- Work to be completed: Only one stretch of the data below is wanted: the lines starting at the one with "C4: 2.2nF (U3/OUT, ZOB) -> 2.2nF (STG, ZOB)" and ending at the one with "V2: AC 24V (AGND, IN) -> AC 230V (AGND, IN)", both included, given again exactly.

- The records:
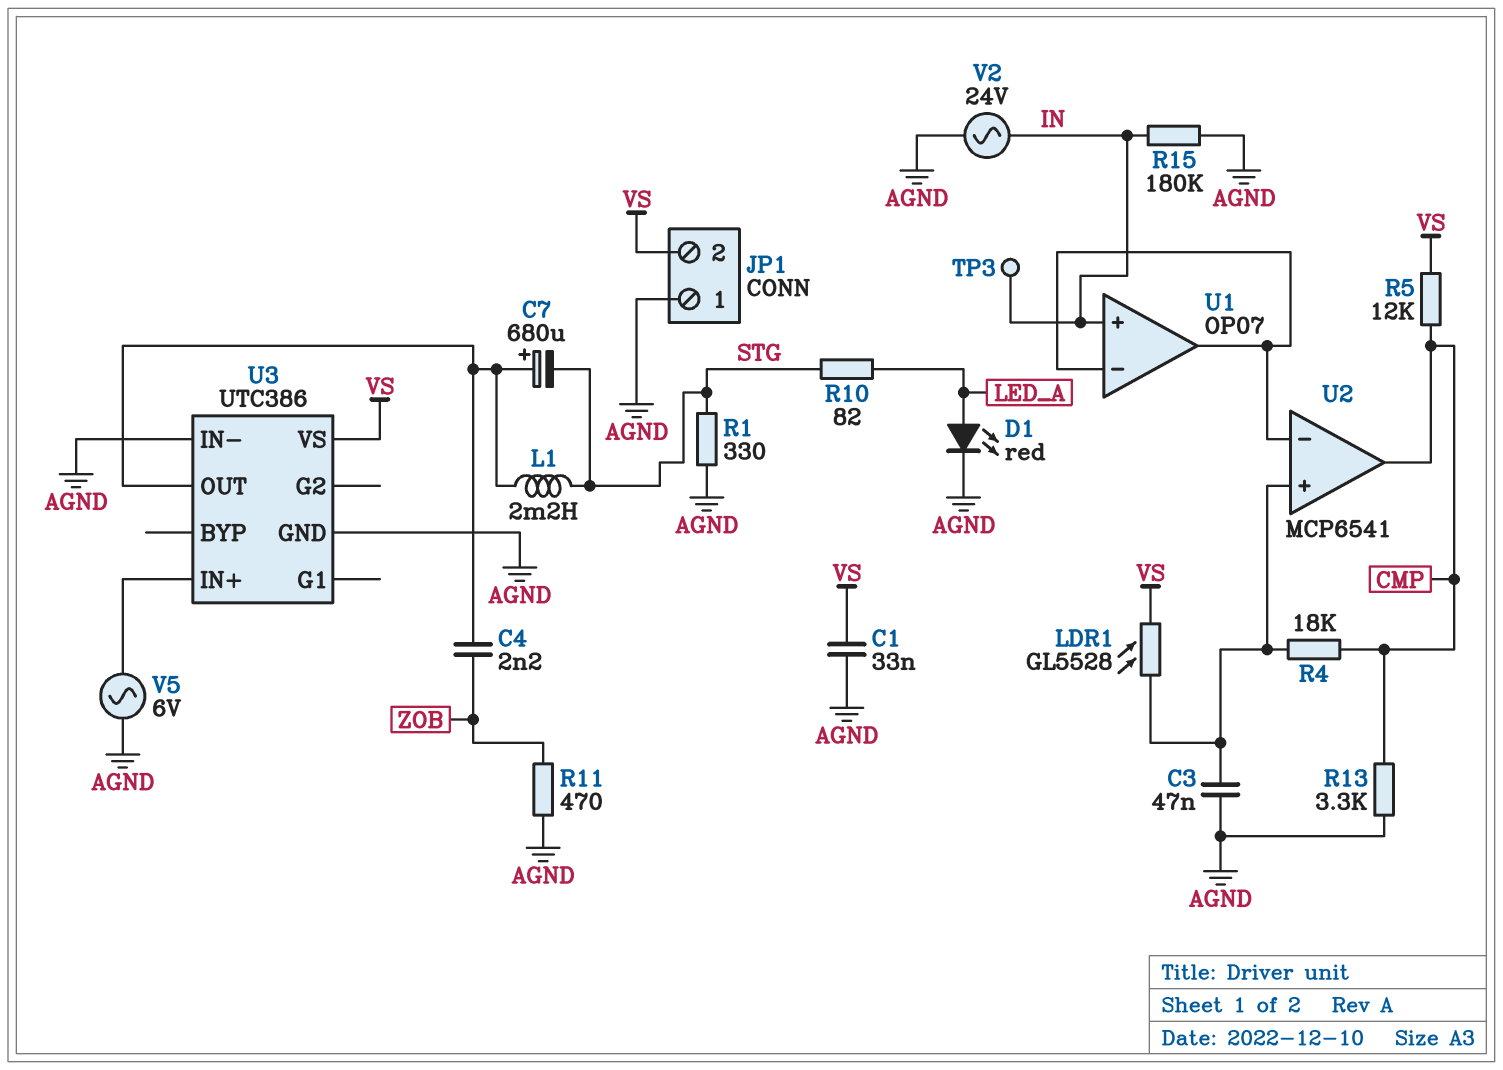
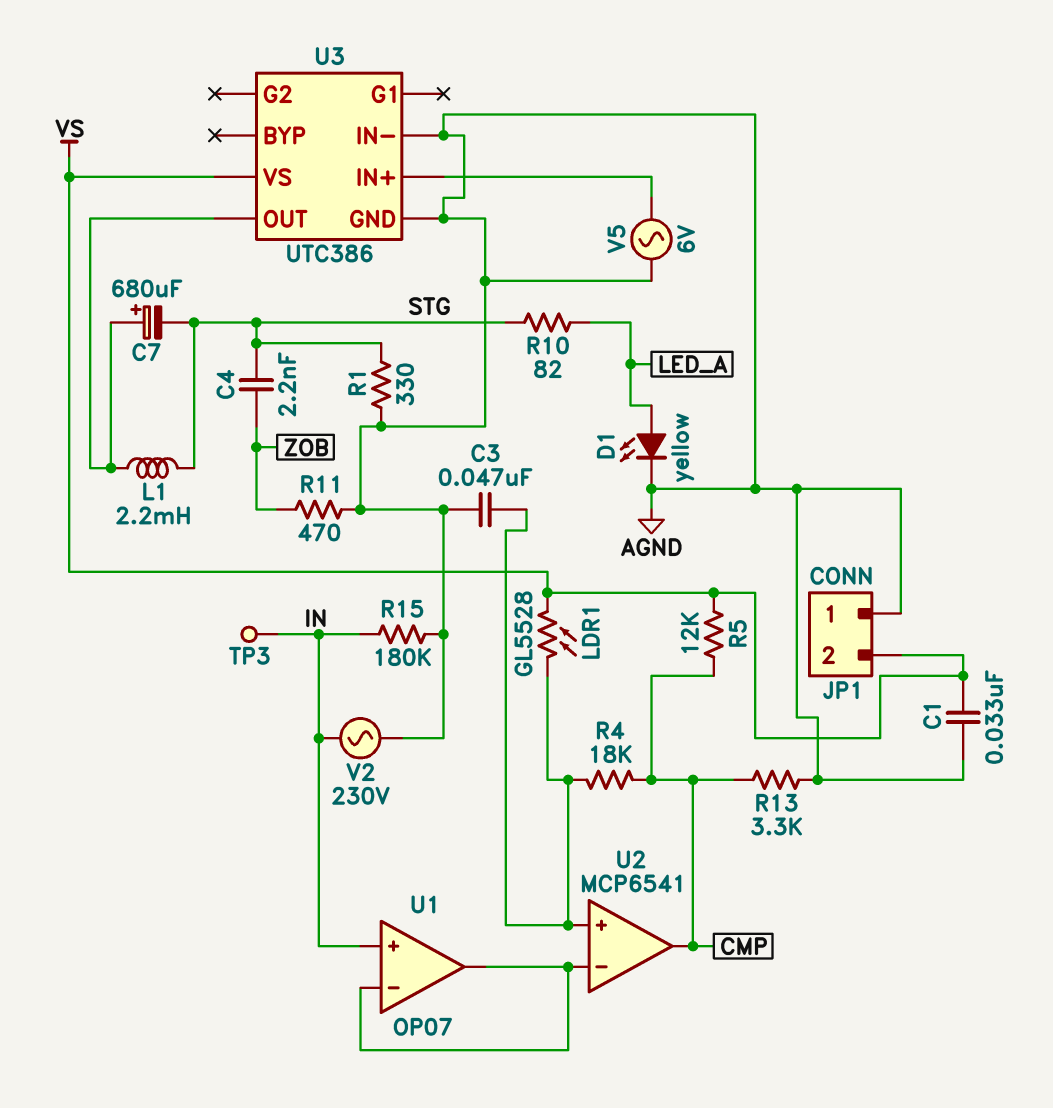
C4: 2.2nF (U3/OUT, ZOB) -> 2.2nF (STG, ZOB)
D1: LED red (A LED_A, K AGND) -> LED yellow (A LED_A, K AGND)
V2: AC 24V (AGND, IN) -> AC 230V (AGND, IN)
==
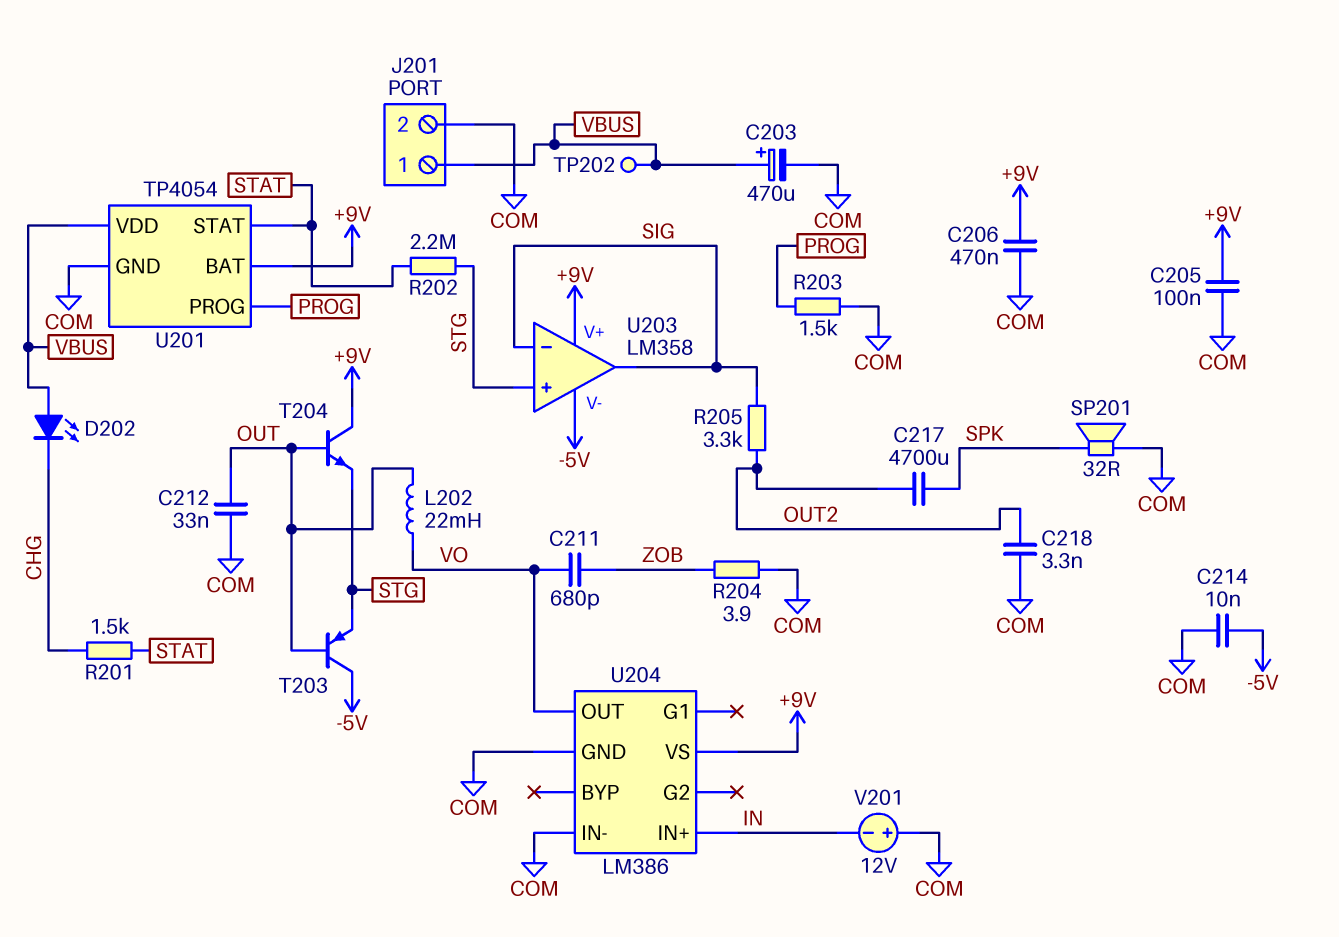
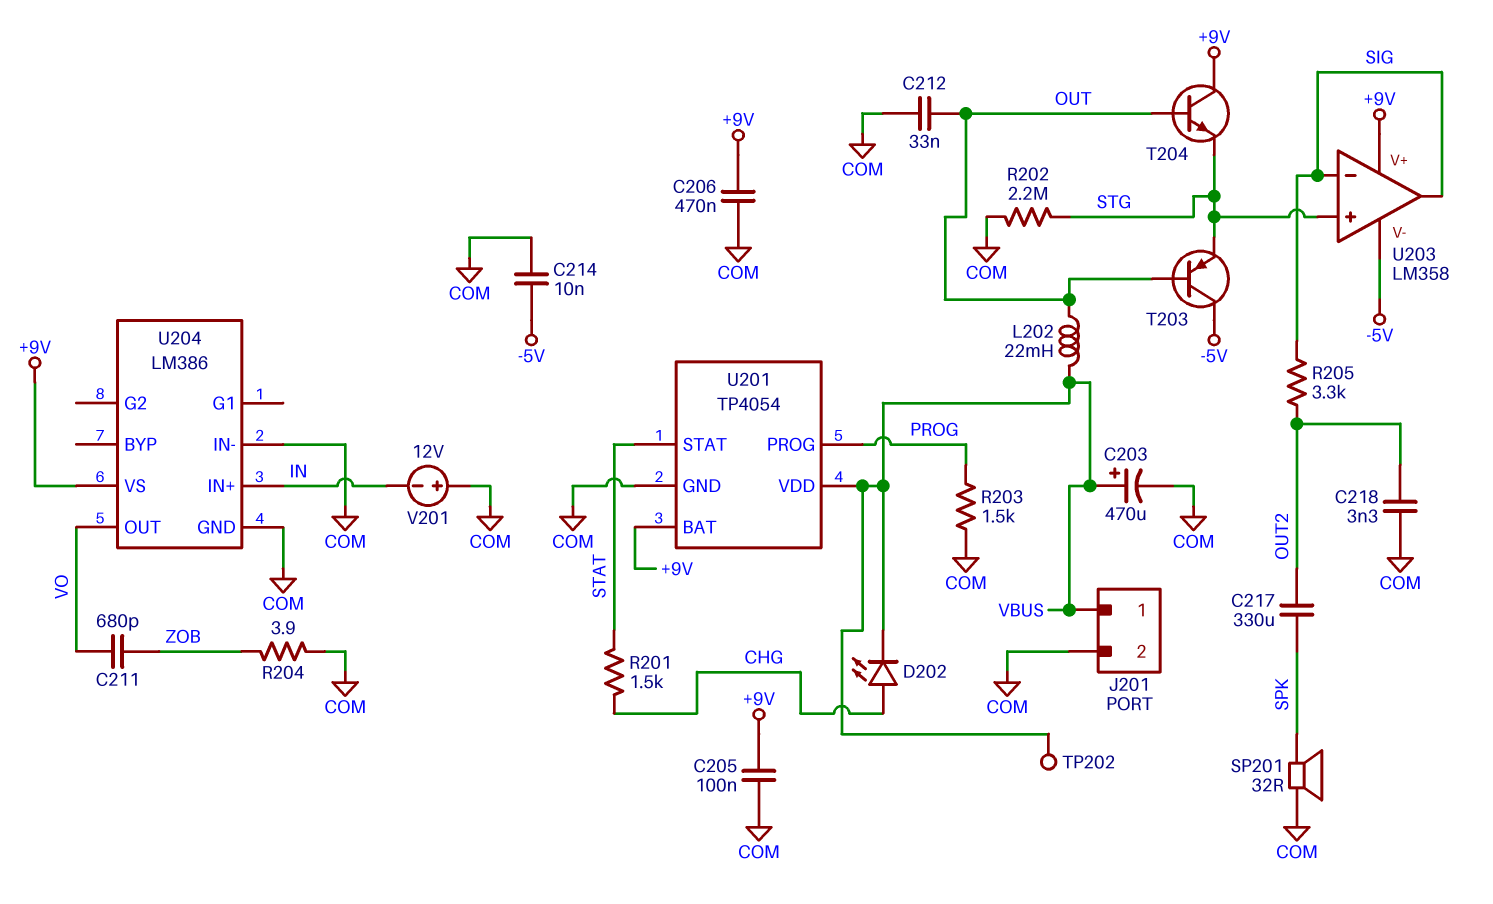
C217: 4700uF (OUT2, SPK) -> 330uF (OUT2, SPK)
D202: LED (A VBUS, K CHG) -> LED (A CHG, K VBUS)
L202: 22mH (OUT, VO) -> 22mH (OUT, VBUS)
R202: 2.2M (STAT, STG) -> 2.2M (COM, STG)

- Task response:
C4: 2.2nF (U3/OUT, ZOB) -> 2.2nF (STG, ZOB)
D1: LED red (A LED_A, K AGND) -> LED yellow (A LED_A, K AGND)
V2: AC 24V (AGND, IN) -> AC 230V (AGND, IN)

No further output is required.